=== TASK OBJECTIVE ===
Down to the last line, retype the records below exactly and skip the pictures.

(Items listed in a dataset)
::::::::::
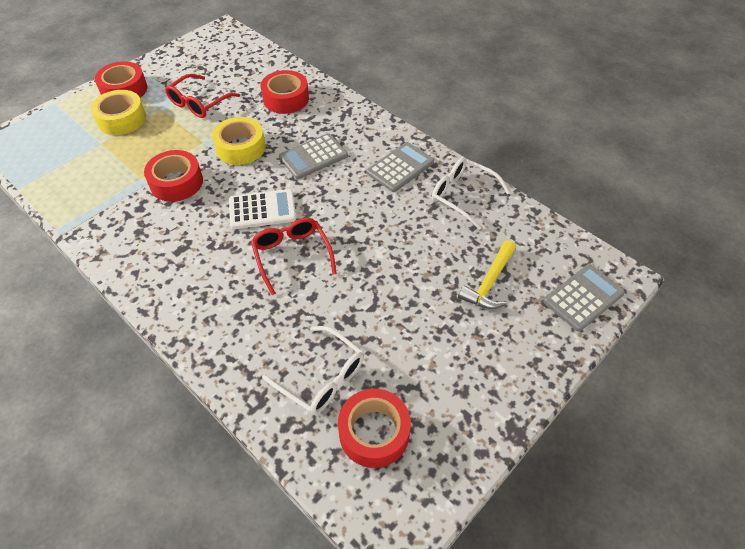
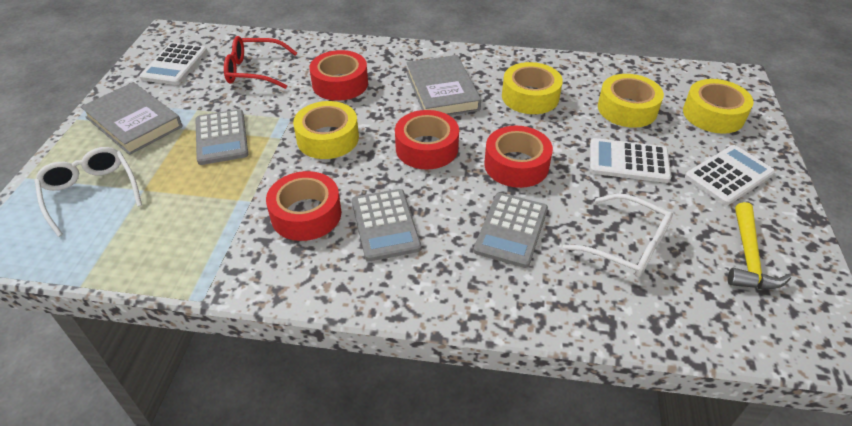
grey book: none = 0 -> [81,82,183,155] [406,55,481,116] = 2
red glasses: [165,74,240,118] [251,218,337,295] = 2 -> [224,36,297,89] = 1
white calculator: [229,189,296,229] = 1 -> [139,42,208,85] [590,138,671,183] [685,145,775,205] = 3
yellow tape: [91,90,146,135] [212,117,266,165] = 2 -> [293,101,359,159] [502,62,563,114] [598,74,664,128] [683,79,754,134] = 4

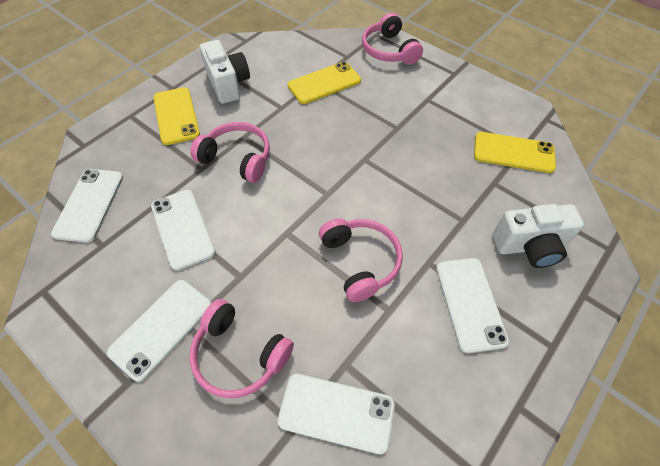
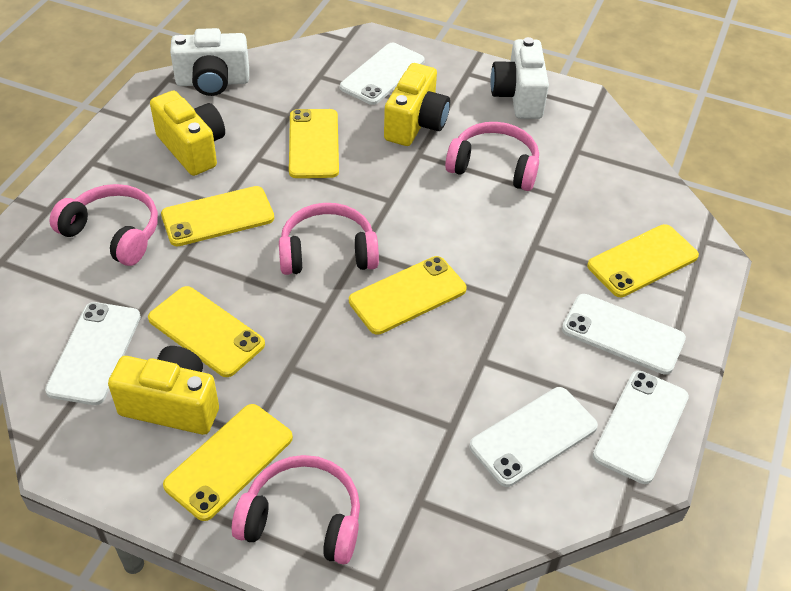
yellow camera: none = 0 -> [108,346,219,435] [150,91,225,176] [384,63,450,146] = 3
yellow phone: [153,87,200,145] [288,62,361,104] [474,132,556,173] = 3 -> [148,286,265,377] [161,186,274,246] [163,404,293,521] [289,109,339,178] [349,256,467,335] [587,224,699,297] = 6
::::::::::
=== EXPECTED ANSWER ===
grey book: none = 0 -> [81,82,183,155] [406,55,481,116] = 2
red glasses: [165,74,240,118] [251,218,337,295] = 2 -> [224,36,297,89] = 1
white calculator: [229,189,296,229] = 1 -> [139,42,208,85] [590,138,671,183] [685,145,775,205] = 3
yellow tape: [91,90,146,135] [212,117,266,165] = 2 -> [293,101,359,159] [502,62,563,114] [598,74,664,128] [683,79,754,134] = 4

yellow camera: none = 0 -> [108,346,219,435] [150,91,225,176] [384,63,450,146] = 3
yellow phone: [153,87,200,145] [288,62,361,104] [474,132,556,173] = 3 -> [148,286,265,377] [161,186,274,246] [163,404,293,521] [289,109,339,178] [349,256,467,335] [587,224,699,297] = 6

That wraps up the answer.